== Task to complete ==
Print all entries below exactly, without images.

Object tracking records
------------------------------
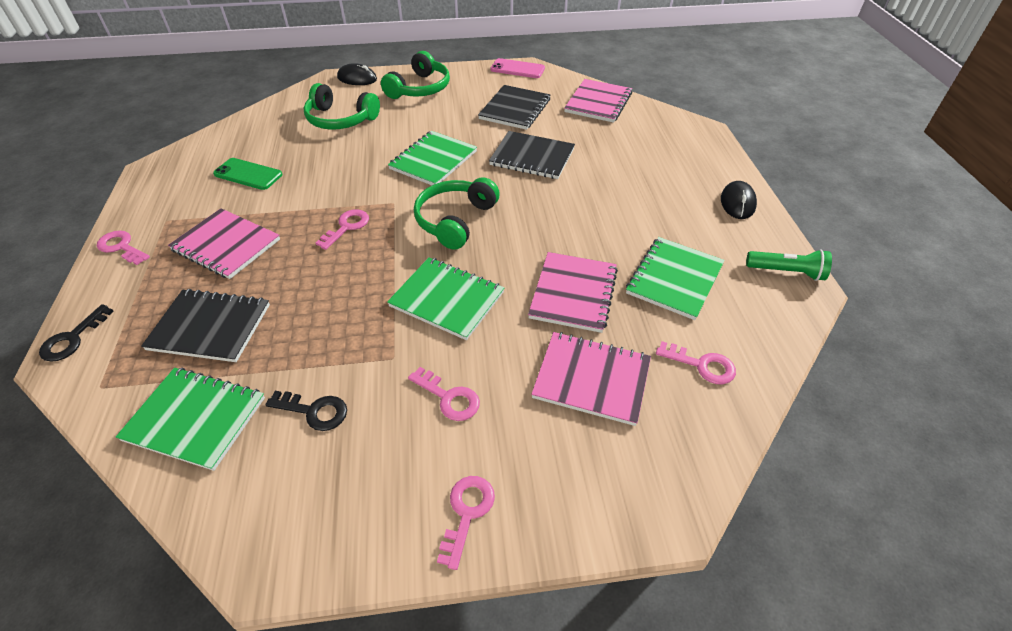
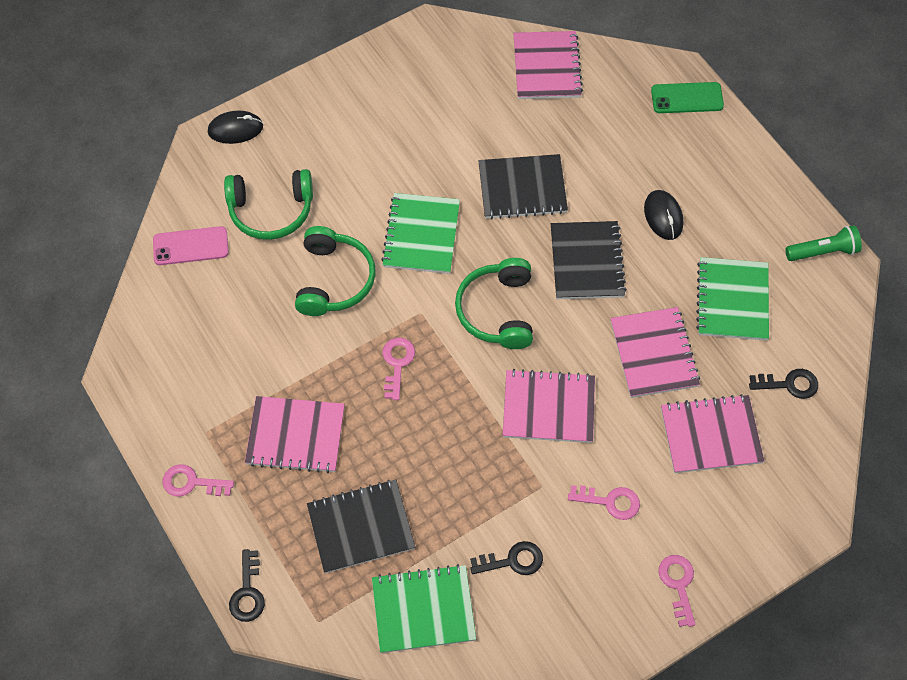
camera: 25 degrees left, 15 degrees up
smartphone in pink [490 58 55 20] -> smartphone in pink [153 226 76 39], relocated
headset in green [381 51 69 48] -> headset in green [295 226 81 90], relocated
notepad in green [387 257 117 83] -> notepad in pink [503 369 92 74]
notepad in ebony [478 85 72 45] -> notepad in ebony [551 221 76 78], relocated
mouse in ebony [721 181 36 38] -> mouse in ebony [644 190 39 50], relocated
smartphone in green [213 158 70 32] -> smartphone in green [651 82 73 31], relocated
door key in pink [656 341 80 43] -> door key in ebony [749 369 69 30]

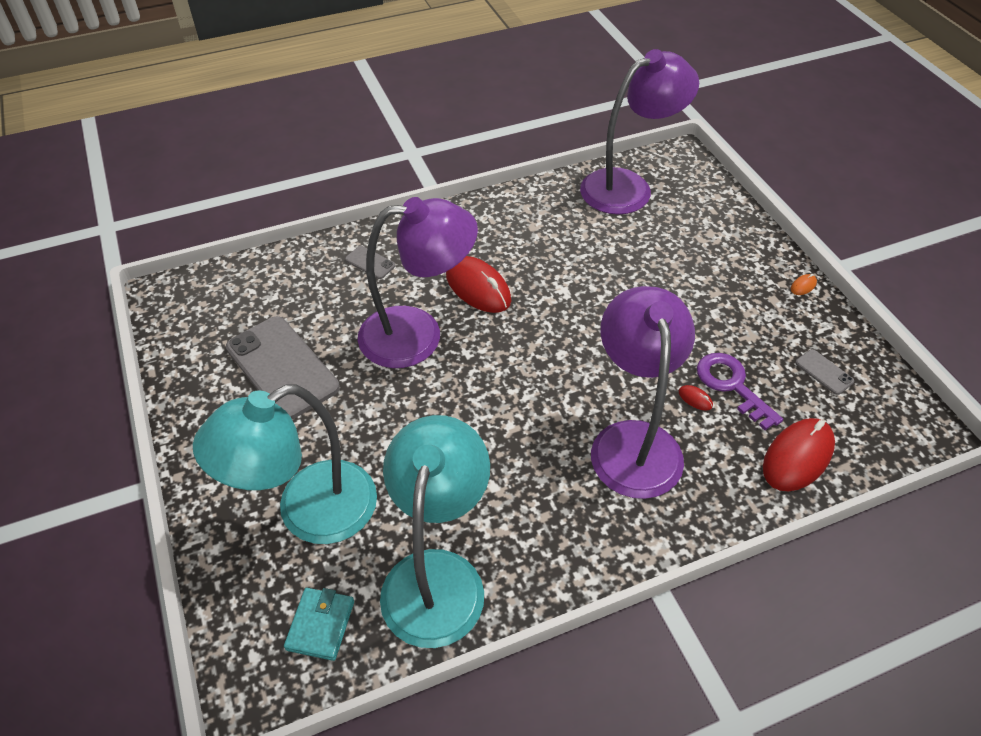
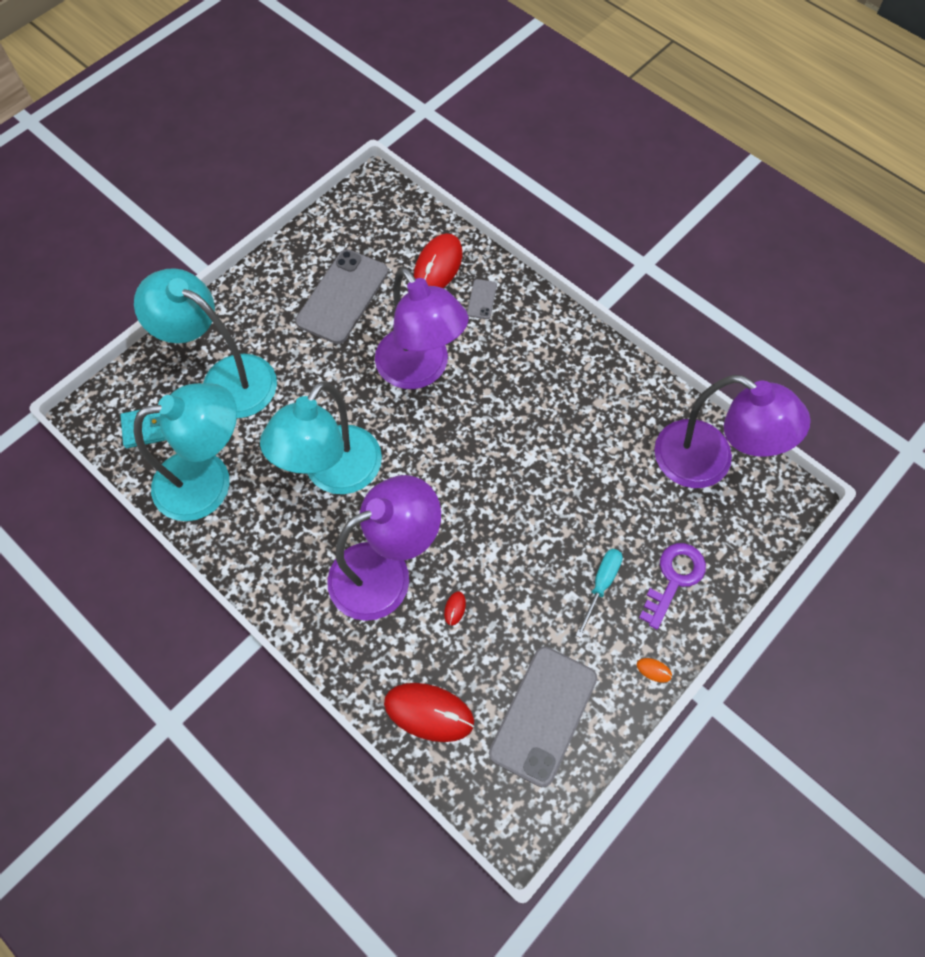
camera: 65 degrees right, 15 degrees up
none -> reading lamp in teal [260 381 122 113]
mouse in crimson [446 256 65 57] -> mouse in crimson [414 233 49 55], relocated
smartphone in ash-grey [795 349 59 46] -> smartphone in ash-grey [489 647 108 140], x2.31
none -> screwdriver in teal [576 549 47 89]
door key in violet [697 353 86 77] -> door key in violet [639 543 67 87], relocated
------------------------------
== Written solution ==
camera: 25 degrees left, 15 degrees up
smartphone in pink [490 58 55 20] -> smartphone in pink [153 226 76 39], relocated
headset in green [381 51 69 48] -> headset in green [295 226 81 90], relocated
notepad in green [387 257 117 83] -> notepad in pink [503 369 92 74]
notepad in ebony [478 85 72 45] -> notepad in ebony [551 221 76 78], relocated
mouse in ebony [721 181 36 38] -> mouse in ebony [644 190 39 50], relocated
smartphone in green [213 158 70 32] -> smartphone in green [651 82 73 31], relocated
door key in pink [656 341 80 43] -> door key in ebony [749 369 69 30]

camera: 65 degrees right, 15 degrees up
none -> reading lamp in teal [260 381 122 113]
mouse in crimson [446 256 65 57] -> mouse in crimson [414 233 49 55], relocated
smartphone in ash-grey [795 349 59 46] -> smartphone in ash-grey [489 647 108 140], x2.31
none -> screwdriver in teal [576 549 47 89]
door key in violet [697 353 86 77] -> door key in violet [639 543 67 87], relocated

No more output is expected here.